- **SOURCE RECORDS**:
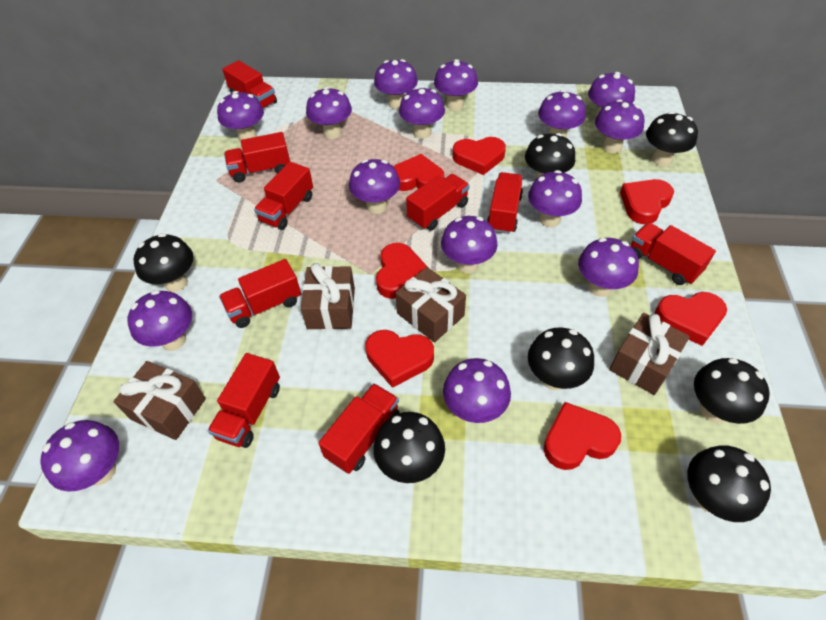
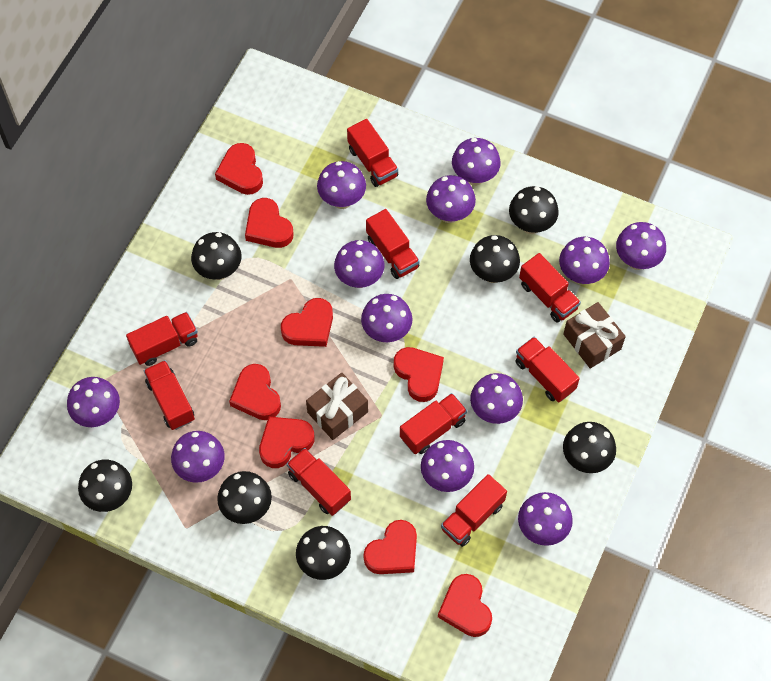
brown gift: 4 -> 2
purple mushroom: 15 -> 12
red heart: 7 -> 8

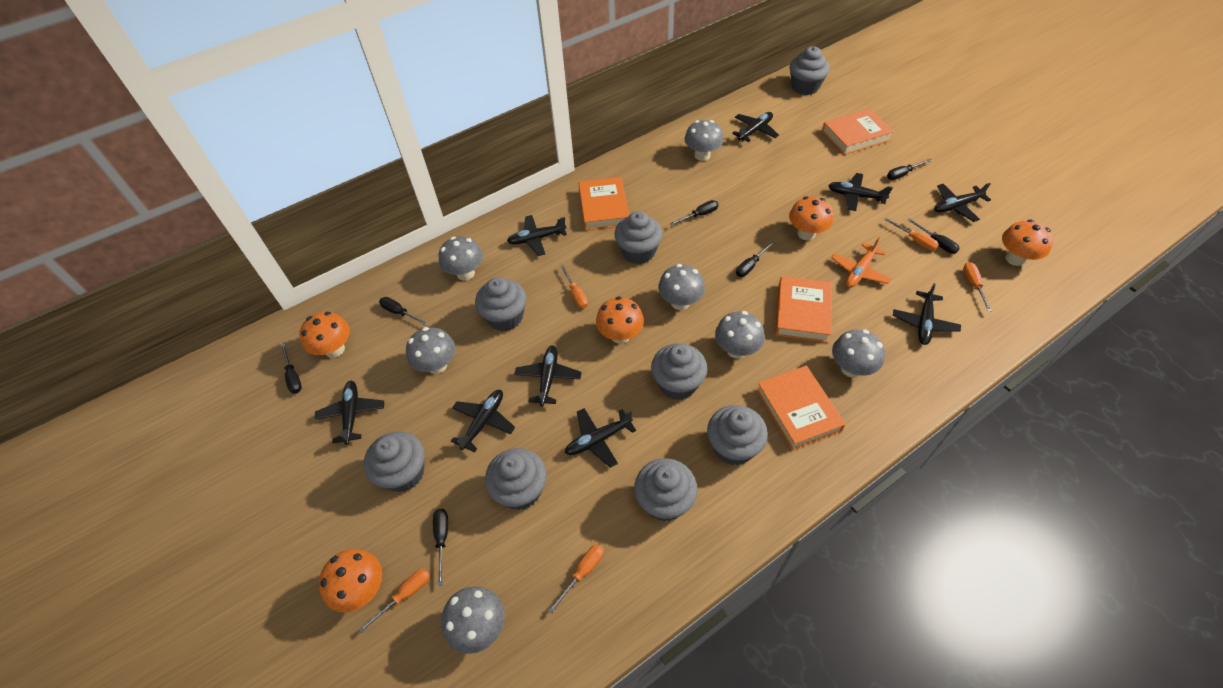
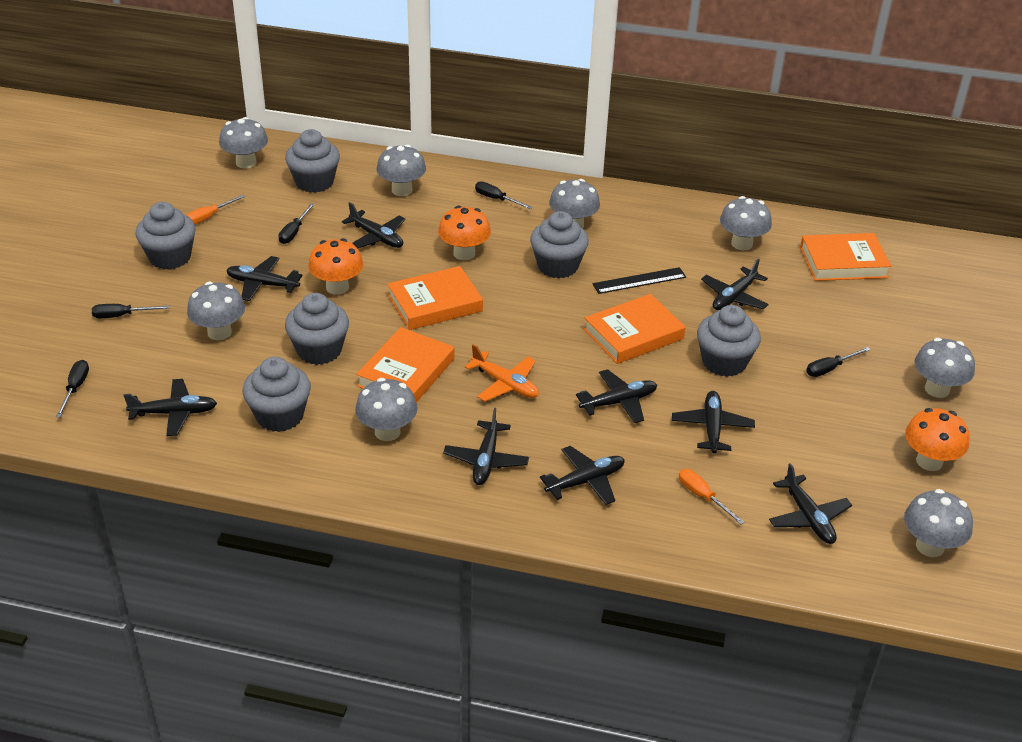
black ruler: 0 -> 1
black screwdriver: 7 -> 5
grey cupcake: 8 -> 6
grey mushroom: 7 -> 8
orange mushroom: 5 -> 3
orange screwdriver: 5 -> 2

- **TASK BRIEF**:
Nothing but the pictures should be left out when the records are retyped exactly.

- **EXPECTED OUTPUT**:
brown gift: 4 -> 2
purple mushroom: 15 -> 12
red heart: 7 -> 8

black ruler: 0 -> 1
black screwdriver: 7 -> 5
grey cupcake: 8 -> 6
grey mushroom: 7 -> 8
orange mushroom: 5 -> 3
orange screwdriver: 5 -> 2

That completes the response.